* **WHAT YOU NEED TO DO**: Repeat the data exactly. Pictures stay out.

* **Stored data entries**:
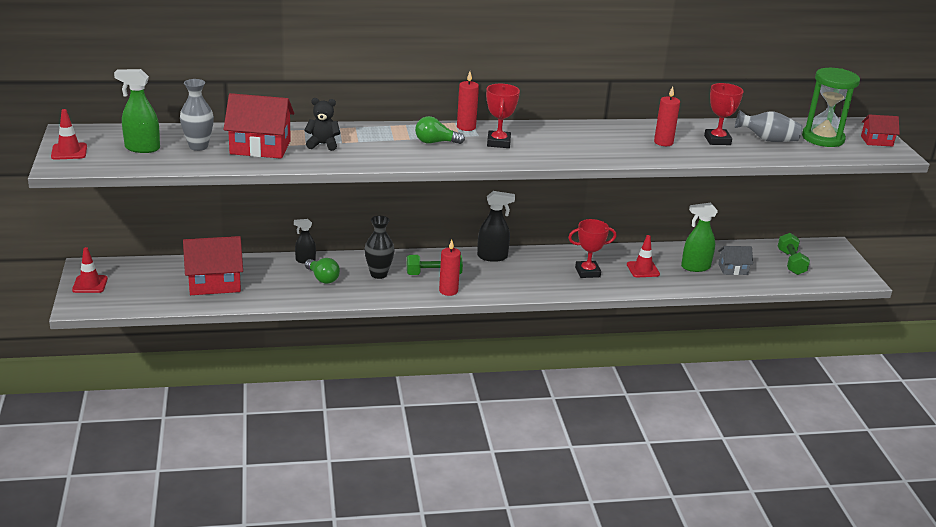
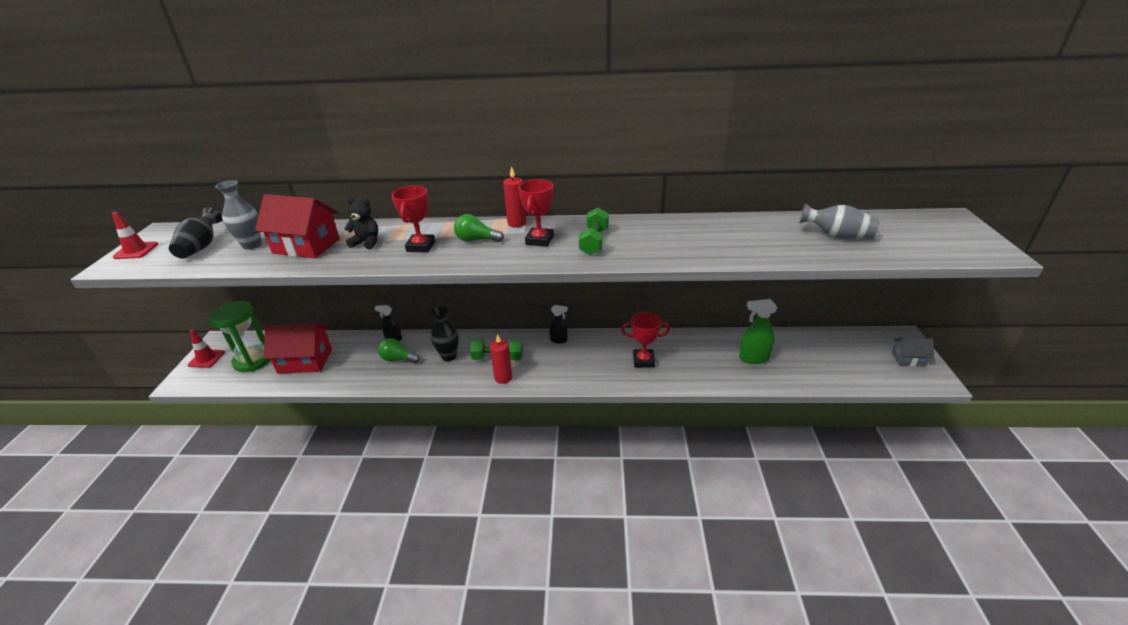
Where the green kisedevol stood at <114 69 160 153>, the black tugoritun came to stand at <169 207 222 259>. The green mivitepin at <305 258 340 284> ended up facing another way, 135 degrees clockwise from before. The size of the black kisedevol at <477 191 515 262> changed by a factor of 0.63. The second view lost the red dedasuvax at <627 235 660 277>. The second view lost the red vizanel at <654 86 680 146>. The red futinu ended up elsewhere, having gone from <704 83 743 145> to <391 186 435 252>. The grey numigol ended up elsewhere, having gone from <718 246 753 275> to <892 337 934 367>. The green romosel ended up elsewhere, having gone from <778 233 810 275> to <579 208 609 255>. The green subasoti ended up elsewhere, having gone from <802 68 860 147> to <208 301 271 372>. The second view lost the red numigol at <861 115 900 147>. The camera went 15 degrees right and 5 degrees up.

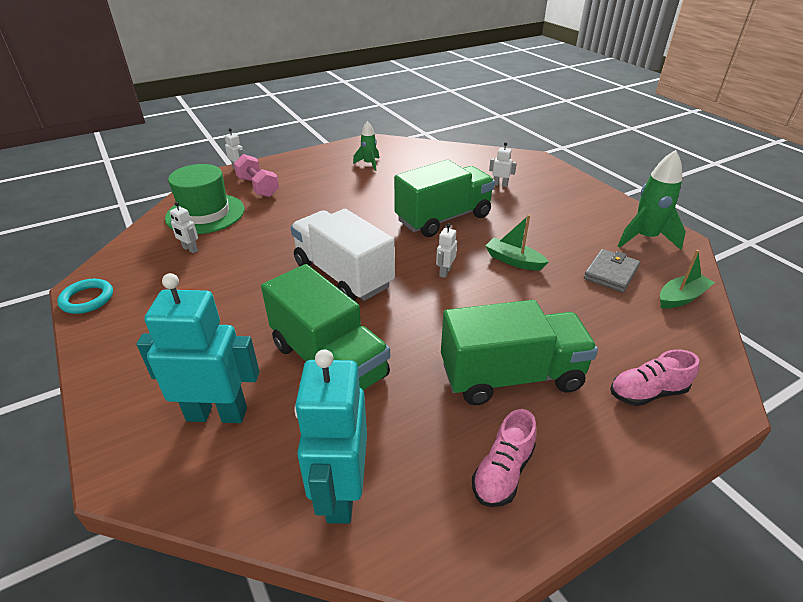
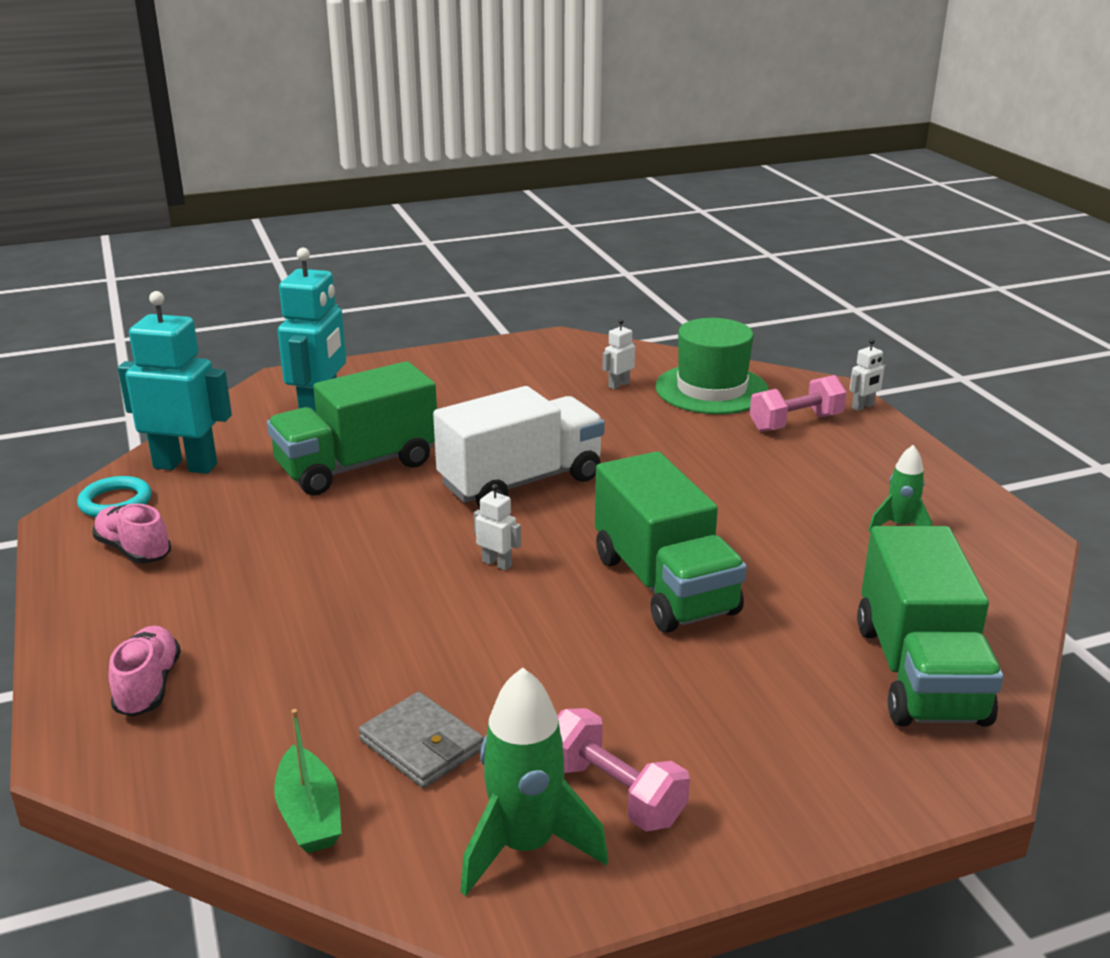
The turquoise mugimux ended up elsewhere, having gone from <57 279 113 314> to <77 476 152 518>. The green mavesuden ended up elsewhere, having gone from <441 300 598 405> to <857 526 1004 726>. The second view lost the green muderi at <486 215 549 271>. The second view lost the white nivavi at <489 142 517 187>. The second view gained the pink romosel at <558 708 690 831>. The camera went 100 degrees right and 10 degrees down.

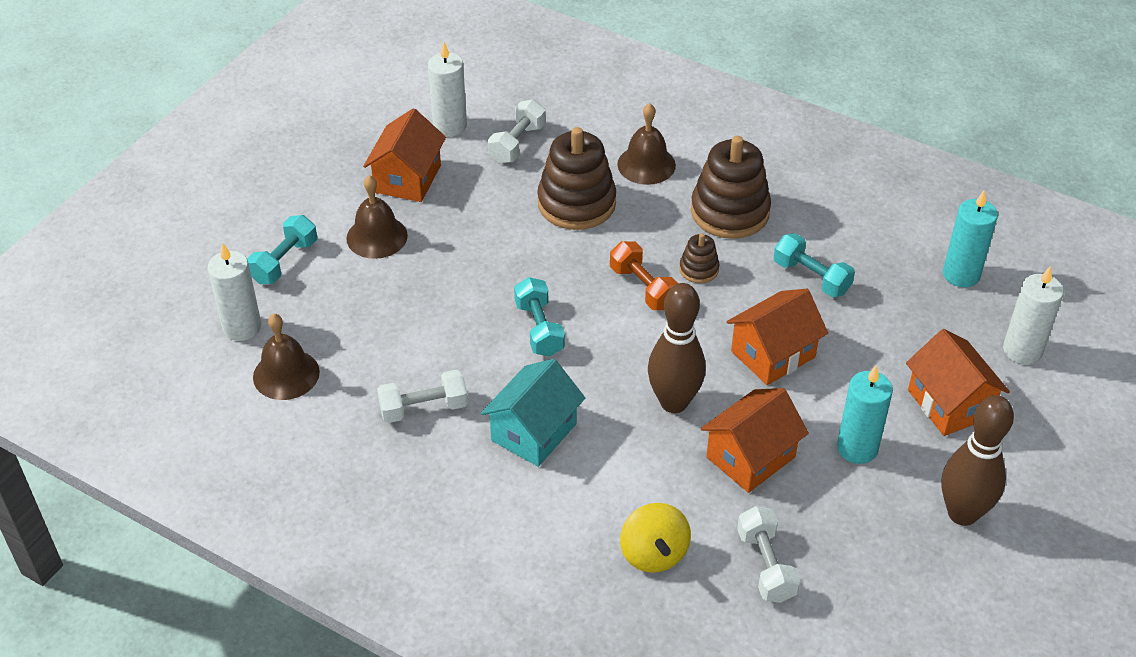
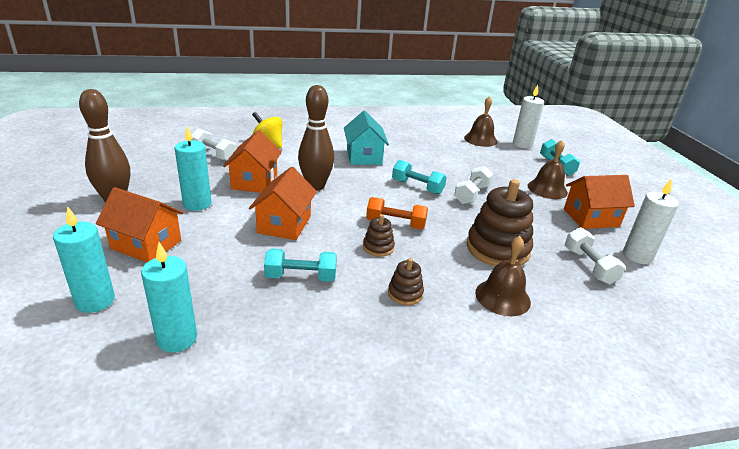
The orange numigol at <363 108 446 202> ended up facing another way, 75 degrees counterclockwise from before. The white romosel ended up elsewhere, having gone from <377 370 468 423> to <454 166 493 204>. The size of the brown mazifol at <691 136 771 239> changed by a factor of 0.49. What was the white vizanel at <1003 267 1064 365> turned into the turquoise vizanel at <53 206 115 313>. The camera went 135 degrees right and 15 degrees down.

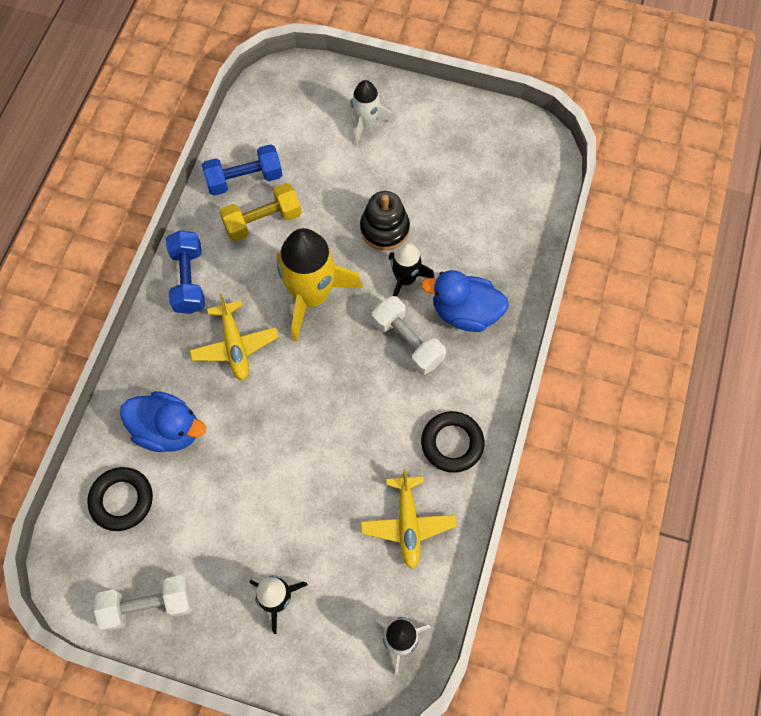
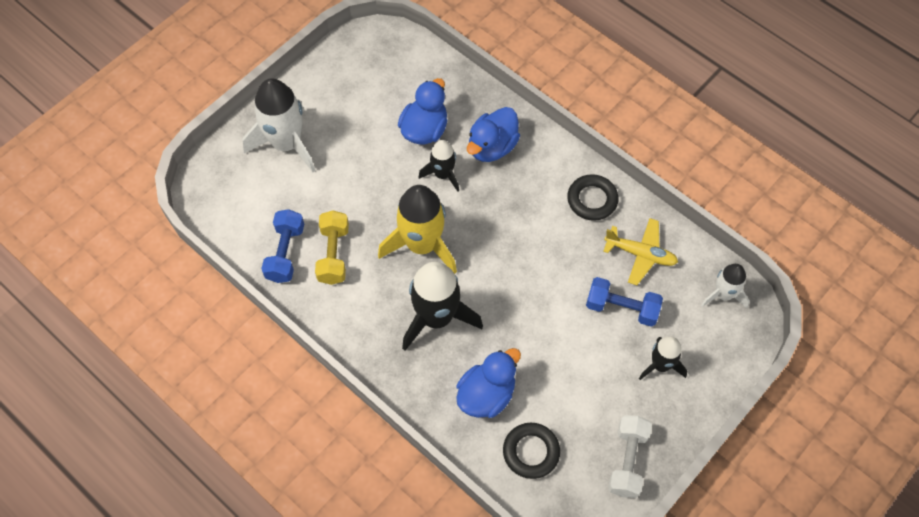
The blue romosel ended up elsewhere, having gone from <166 230 205 314> to <586 277 663 327>. Where the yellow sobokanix stood at <189 294 279 380>, the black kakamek came to stand at <402 262 483 351>. The size of the white kakamek at <349 80 393 145> changed by a factor of 1.78. The second view lost the black mazifol at <360 191 410 250>. The second view lost the white romosel at <372 296 446 375>. The second view gained the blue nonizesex at <398 78 447 145>. The camera went 65 degrees left and 5 degrees down.

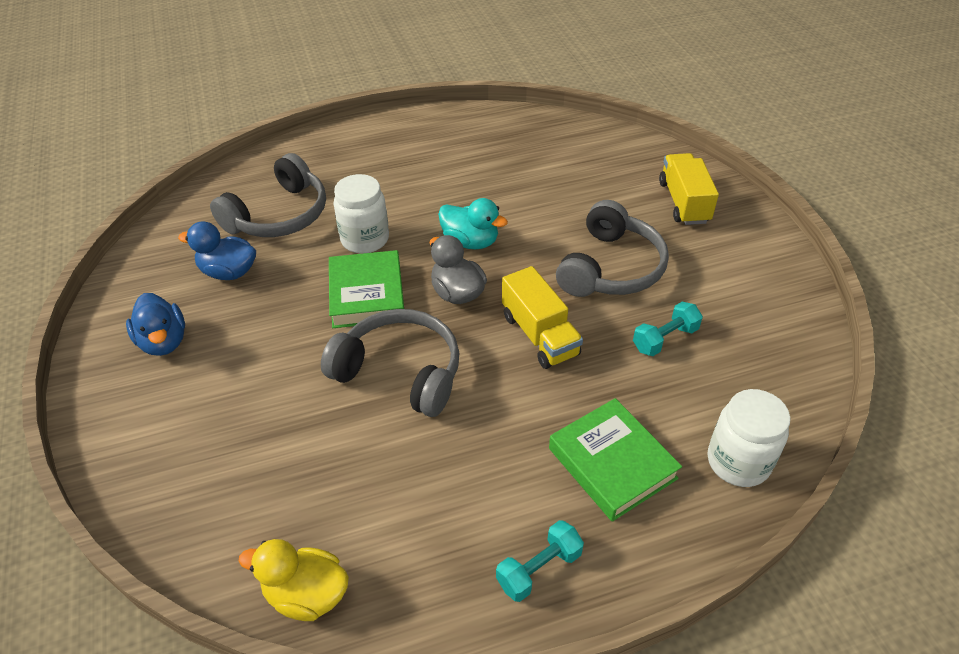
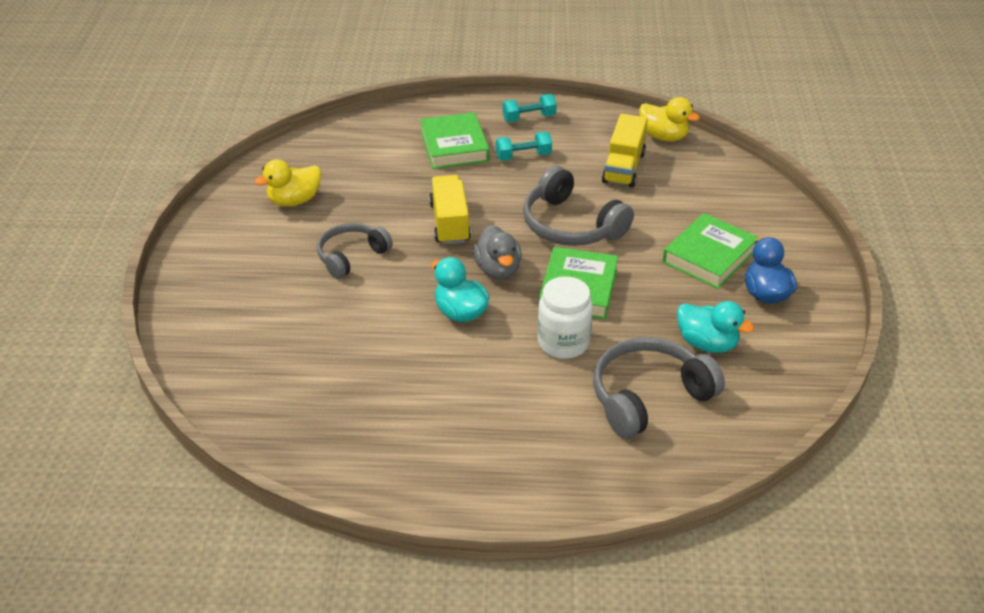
What was the blue nonizesex at <178 221 256 280> turned into the turquoise nonizesex at <677 301 754 353>. The size of the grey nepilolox at <556 200 669 297> changed by a factor of 0.66. The turquoise romosel ended up elsewhere, having gone from <633 302 703 356> to <496 132 552 161>. The yellow mavesuden ended up elsewhere, having gone from <659 153 719 225> to <602 114 648 188>. The second view lost the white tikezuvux at <708 389 790 487>. The second view gained the yellow nonizesex at <254 159 321 206>. The second view gained the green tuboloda at <663 213 759 289>. The camera went 160 degrees left and 5 degrees down.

* **EXERCISE ANSWER**:
Where the green kisedevol stood at <114 69 160 153>, the black tugoritun came to stand at <169 207 222 259>. The green mivitepin at <305 258 340 284> ended up facing another way, 135 degrees clockwise from before. The size of the black kisedevol at <477 191 515 262> changed by a factor of 0.63. The second view lost the red dedasuvax at <627 235 660 277>. The second view lost the red vizanel at <654 86 680 146>. The red futinu ended up elsewhere, having gone from <704 83 743 145> to <391 186 435 252>. The grey numigol ended up elsewhere, having gone from <718 246 753 275> to <892 337 934 367>. The green romosel ended up elsewhere, having gone from <778 233 810 275> to <579 208 609 255>. The green subasoti ended up elsewhere, having gone from <802 68 860 147> to <208 301 271 372>. The second view lost the red numigol at <861 115 900 147>. The camera went 15 degrees right and 5 degrees up.

The turquoise mugimux ended up elsewhere, having gone from <57 279 113 314> to <77 476 152 518>. The green mavesuden ended up elsewhere, having gone from <441 300 598 405> to <857 526 1004 726>. The second view lost the green muderi at <486 215 549 271>. The second view lost the white nivavi at <489 142 517 187>. The second view gained the pink romosel at <558 708 690 831>. The camera went 100 degrees right and 10 degrees down.

The orange numigol at <363 108 446 202> ended up facing another way, 75 degrees counterclockwise from before. The white romosel ended up elsewhere, having gone from <377 370 468 423> to <454 166 493 204>. The size of the brown mazifol at <691 136 771 239> changed by a factor of 0.49. What was the white vizanel at <1003 267 1064 365> turned into the turquoise vizanel at <53 206 115 313>. The camera went 135 degrees right and 15 degrees down.

The blue romosel ended up elsewhere, having gone from <166 230 205 314> to <586 277 663 327>. Where the yellow sobokanix stood at <189 294 279 380>, the black kakamek came to stand at <402 262 483 351>. The size of the white kakamek at <349 80 393 145> changed by a factor of 1.78. The second view lost the black mazifol at <360 191 410 250>. The second view lost the white romosel at <372 296 446 375>. The second view gained the blue nonizesex at <398 78 447 145>. The camera went 65 degrees left and 5 degrees down.

What was the blue nonizesex at <178 221 256 280> turned into the turquoise nonizesex at <677 301 754 353>. The size of the grey nepilolox at <556 200 669 297> changed by a factor of 0.66. The turquoise romosel ended up elsewhere, having gone from <633 302 703 356> to <496 132 552 161>. The yellow mavesuden ended up elsewhere, having gone from <659 153 719 225> to <602 114 648 188>. The second view lost the white tikezuvux at <708 389 790 487>. The second view gained the yellow nonizesex at <254 159 321 206>. The second view gained the green tuboloda at <663 213 759 289>. The camera went 160 degrees left and 5 degrees down.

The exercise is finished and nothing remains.